START Input data

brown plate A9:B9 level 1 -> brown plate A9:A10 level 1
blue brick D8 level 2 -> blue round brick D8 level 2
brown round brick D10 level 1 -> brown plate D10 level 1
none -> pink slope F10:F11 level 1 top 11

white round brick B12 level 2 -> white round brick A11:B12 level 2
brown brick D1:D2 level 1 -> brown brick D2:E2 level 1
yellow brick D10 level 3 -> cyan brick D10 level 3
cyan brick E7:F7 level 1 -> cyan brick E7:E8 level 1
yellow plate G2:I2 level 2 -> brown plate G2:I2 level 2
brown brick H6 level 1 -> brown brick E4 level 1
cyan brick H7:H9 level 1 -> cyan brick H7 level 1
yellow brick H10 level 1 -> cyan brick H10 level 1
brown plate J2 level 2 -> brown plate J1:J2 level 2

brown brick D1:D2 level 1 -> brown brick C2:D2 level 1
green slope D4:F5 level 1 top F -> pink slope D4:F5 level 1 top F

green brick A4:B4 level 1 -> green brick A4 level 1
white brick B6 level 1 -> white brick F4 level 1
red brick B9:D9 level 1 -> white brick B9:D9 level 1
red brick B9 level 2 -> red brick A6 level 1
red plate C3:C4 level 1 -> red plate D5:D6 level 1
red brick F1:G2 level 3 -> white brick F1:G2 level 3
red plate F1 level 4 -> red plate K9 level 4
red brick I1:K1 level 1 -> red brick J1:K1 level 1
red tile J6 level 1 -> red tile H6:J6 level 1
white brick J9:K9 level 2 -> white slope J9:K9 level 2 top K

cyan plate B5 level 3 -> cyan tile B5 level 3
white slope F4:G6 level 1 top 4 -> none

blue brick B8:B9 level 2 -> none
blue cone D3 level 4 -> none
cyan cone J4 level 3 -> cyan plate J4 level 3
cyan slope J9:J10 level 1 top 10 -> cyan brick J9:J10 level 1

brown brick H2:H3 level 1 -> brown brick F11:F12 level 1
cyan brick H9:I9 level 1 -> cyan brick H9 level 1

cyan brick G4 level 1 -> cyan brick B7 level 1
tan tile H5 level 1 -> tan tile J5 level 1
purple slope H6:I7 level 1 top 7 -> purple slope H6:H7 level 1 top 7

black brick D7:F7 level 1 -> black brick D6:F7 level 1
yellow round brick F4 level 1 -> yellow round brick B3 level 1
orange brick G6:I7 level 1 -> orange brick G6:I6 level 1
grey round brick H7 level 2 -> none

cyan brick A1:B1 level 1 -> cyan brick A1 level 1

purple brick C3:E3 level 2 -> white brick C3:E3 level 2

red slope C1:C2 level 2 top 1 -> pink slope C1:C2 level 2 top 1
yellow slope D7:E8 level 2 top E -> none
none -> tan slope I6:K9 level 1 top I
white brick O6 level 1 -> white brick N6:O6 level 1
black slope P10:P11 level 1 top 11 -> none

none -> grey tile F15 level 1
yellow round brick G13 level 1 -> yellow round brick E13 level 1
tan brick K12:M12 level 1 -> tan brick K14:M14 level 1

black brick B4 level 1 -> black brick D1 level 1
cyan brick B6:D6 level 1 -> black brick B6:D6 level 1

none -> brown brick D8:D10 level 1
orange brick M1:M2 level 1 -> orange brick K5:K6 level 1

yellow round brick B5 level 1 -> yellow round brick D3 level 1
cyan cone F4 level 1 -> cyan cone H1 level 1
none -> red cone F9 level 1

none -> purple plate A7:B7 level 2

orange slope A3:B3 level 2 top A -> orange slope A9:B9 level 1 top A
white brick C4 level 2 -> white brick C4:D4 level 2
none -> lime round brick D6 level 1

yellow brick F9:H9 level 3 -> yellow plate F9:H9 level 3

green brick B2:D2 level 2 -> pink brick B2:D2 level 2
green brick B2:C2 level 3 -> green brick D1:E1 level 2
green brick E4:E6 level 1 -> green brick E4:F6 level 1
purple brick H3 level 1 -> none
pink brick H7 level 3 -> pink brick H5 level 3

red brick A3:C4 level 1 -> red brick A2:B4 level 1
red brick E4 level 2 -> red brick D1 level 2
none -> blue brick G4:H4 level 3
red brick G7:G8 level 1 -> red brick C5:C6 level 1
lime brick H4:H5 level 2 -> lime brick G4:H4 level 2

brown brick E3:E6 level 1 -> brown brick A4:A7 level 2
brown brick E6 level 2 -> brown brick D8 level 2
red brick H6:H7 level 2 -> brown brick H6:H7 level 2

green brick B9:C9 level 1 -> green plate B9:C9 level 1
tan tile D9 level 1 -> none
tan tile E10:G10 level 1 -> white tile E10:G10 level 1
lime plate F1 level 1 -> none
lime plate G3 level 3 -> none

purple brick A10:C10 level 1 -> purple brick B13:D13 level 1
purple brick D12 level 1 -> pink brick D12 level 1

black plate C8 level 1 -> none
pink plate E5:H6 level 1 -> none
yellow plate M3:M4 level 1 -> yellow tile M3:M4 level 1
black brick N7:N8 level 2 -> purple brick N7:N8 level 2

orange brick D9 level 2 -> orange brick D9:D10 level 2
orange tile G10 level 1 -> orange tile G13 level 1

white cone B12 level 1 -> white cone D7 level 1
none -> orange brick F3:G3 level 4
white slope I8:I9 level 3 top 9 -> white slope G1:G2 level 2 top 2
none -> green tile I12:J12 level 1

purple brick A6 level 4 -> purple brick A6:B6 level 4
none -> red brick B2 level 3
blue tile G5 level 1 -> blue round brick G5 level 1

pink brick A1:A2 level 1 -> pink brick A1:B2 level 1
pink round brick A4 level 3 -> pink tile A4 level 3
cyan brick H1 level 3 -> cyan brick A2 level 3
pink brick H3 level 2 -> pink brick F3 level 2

END Input data

(Activity): Would you retype exactly the lines above, from the line with "brown round brick" to the line with "yellow round brick F4", with both end lines kept and nothing more?

(Answer box):
brown round brick D10 level 1 -> brown plate D10 level 1
none -> pink slope F10:F11 level 1 top 11

white round brick B12 level 2 -> white round brick A11:B12 level 2
brown brick D1:D2 level 1 -> brown brick D2:E2 level 1
yellow brick D10 level 3 -> cyan brick D10 level 3
cyan brick E7:F7 level 1 -> cyan brick E7:E8 level 1
yellow plate G2:I2 level 2 -> brown plate G2:I2 level 2
brown brick H6 level 1 -> brown brick E4 level 1
cyan brick H7:H9 level 1 -> cyan brick H7 level 1
yellow brick H10 level 1 -> cyan brick H10 level 1
brown plate J2 level 2 -> brown plate J1:J2 level 2

brown brick D1:D2 level 1 -> brown brick C2:D2 level 1
green slope D4:F5 level 1 top F -> pink slope D4:F5 level 1 top F

green brick A4:B4 level 1 -> green brick A4 level 1
white brick B6 level 1 -> white brick F4 level 1
red brick B9:D9 level 1 -> white brick B9:D9 level 1
red brick B9 level 2 -> red brick A6 level 1
red plate C3:C4 level 1 -> red plate D5:D6 level 1
red brick F1:G2 level 3 -> white brick F1:G2 level 3
red plate F1 level 4 -> red plate K9 level 4
red brick I1:K1 level 1 -> red brick J1:K1 level 1
red tile J6 level 1 -> red tile H6:J6 level 1
white brick J9:K9 level 2 -> white slope J9:K9 level 2 top K

cyan plate B5 level 3 -> cyan tile B5 level 3
white slope F4:G6 level 1 top 4 -> none

blue brick B8:B9 level 2 -> none
blue cone D3 level 4 -> none
cyan cone J4 level 3 -> cyan plate J4 level 3
cyan slope J9:J10 level 1 top 10 -> cyan brick J9:J10 level 1

brown brick H2:H3 level 1 -> brown brick F11:F12 level 1
cyan brick H9:I9 level 1 -> cyan brick H9 level 1

cyan brick G4 level 1 -> cyan brick B7 level 1
tan tile H5 level 1 -> tan tile J5 level 1
purple slope H6:I7 level 1 top 7 -> purple slope H6:H7 level 1 top 7

black brick D7:F7 level 1 -> black brick D6:F7 level 1
yellow round brick F4 level 1 -> yellow round brick B3 level 1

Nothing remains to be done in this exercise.